▶ TASK TO CARRY OUT:
Would you restate each line of the data below word for word, without its pictures?

Data records
═══

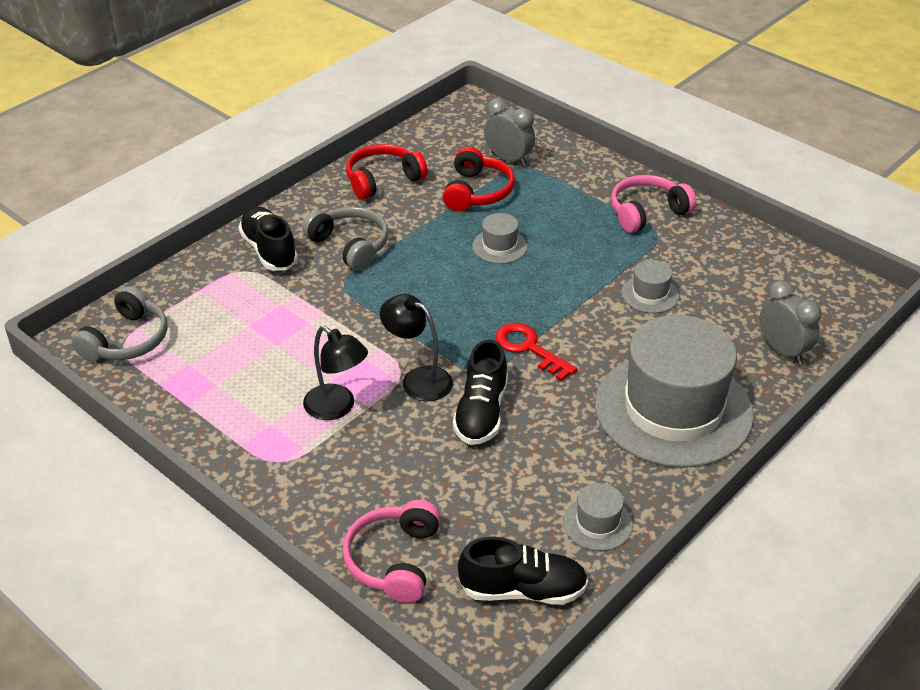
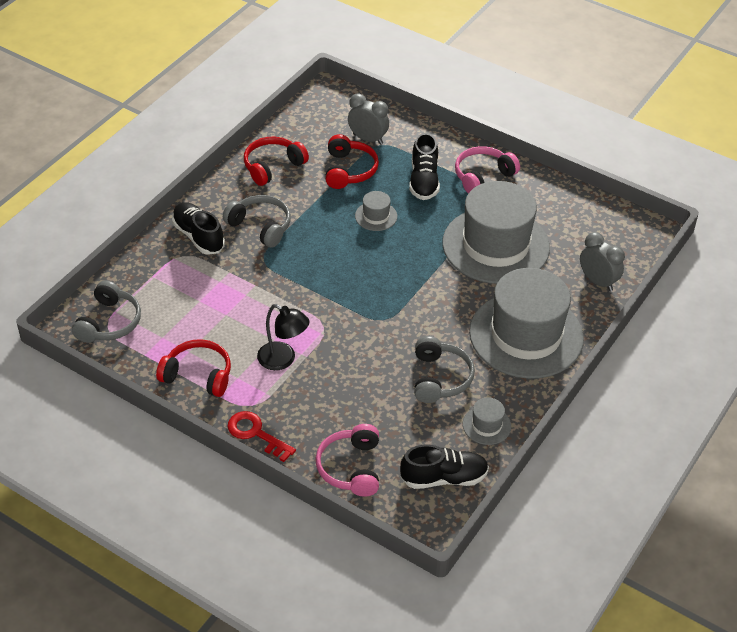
camera: 10 degrees left, 5 degrees up
(220, 416) = (198, 375): none -> red headphones
(418, 379) = (337, 331): black lamp -> none
(481, 413) = (389, 352): black shoe -> black shoe (424, 181)
(529, 348) = (414, 298): red key -> red key (256, 434)
(543, 453) = (440, 378): none -> grey headphones
(650, 294) = (495, 245): grey hat -> grey hat, size x2.48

═══

▶ PROBLEM SOLUTION:
camera: 10 degrees left, 5 degrees up
(220, 416) = (198, 375): none -> red headphones
(418, 379) = (337, 331): black lamp -> none
(481, 413) = (389, 352): black shoe -> black shoe (424, 181)
(529, 348) = (414, 298): red key -> red key (256, 434)
(543, 453) = (440, 378): none -> grey headphones
(650, 294) = (495, 245): grey hat -> grey hat, size x2.48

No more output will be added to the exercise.